*Input data*

————————

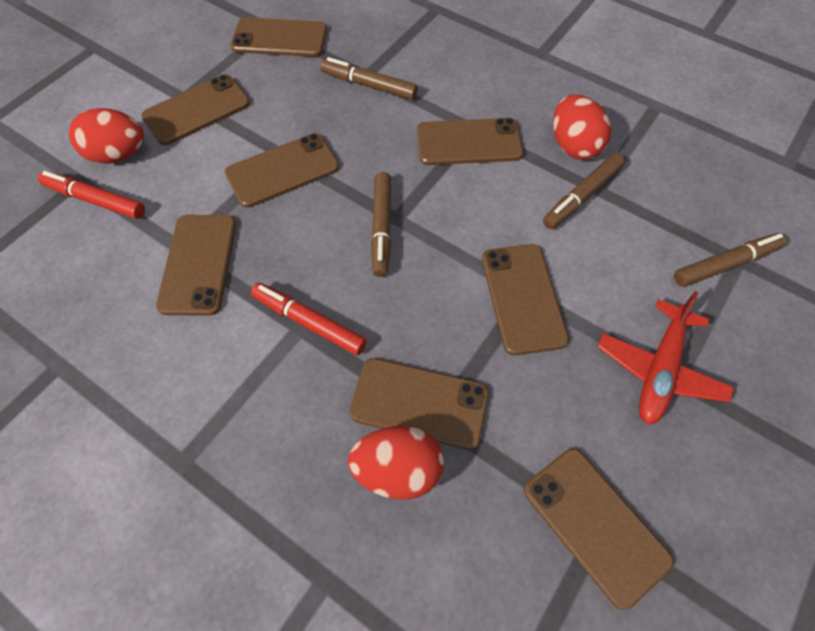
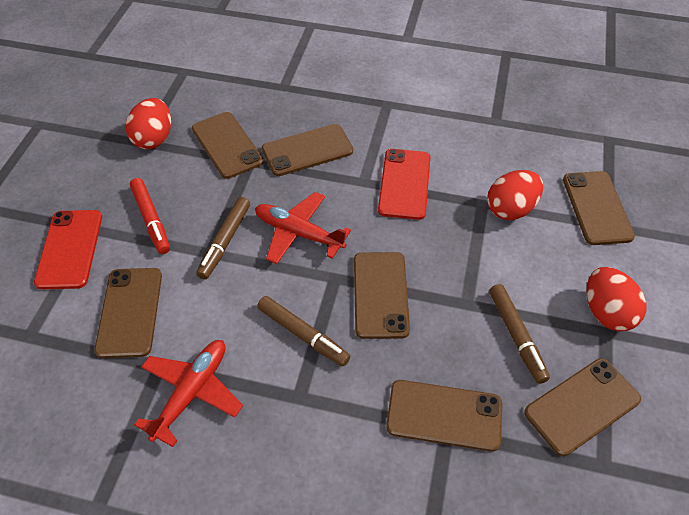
brown marker: 4 -> 3
brown phone: 8 -> 7
red marker: 2 -> 1
red phone: 0 -> 2
red plane: 1 -> 2

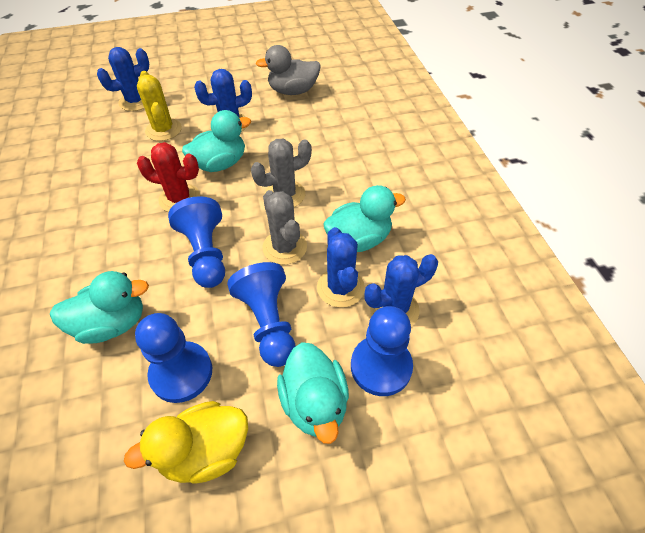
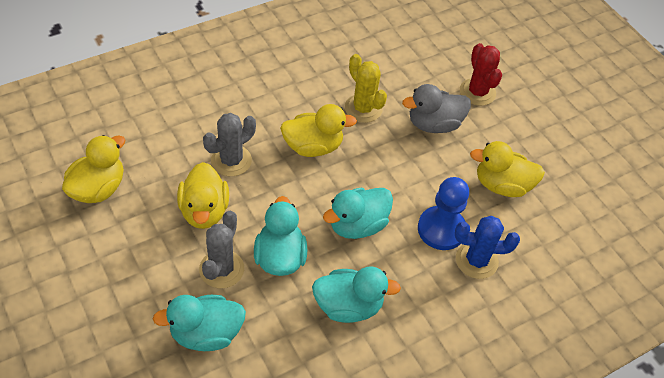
blue cactus: 4 -> 1
blue pawn: 4 -> 1
yellow duck: 1 -> 4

————————

*Work required*
Each record above is to be restated exactly, with its pictures removed from the copy.

*Task solution*
brown marker: 4 -> 3
brown phone: 8 -> 7
red marker: 2 -> 1
red phone: 0 -> 2
red plane: 1 -> 2

blue cactus: 4 -> 1
blue pawn: 4 -> 1
yellow duck: 1 -> 4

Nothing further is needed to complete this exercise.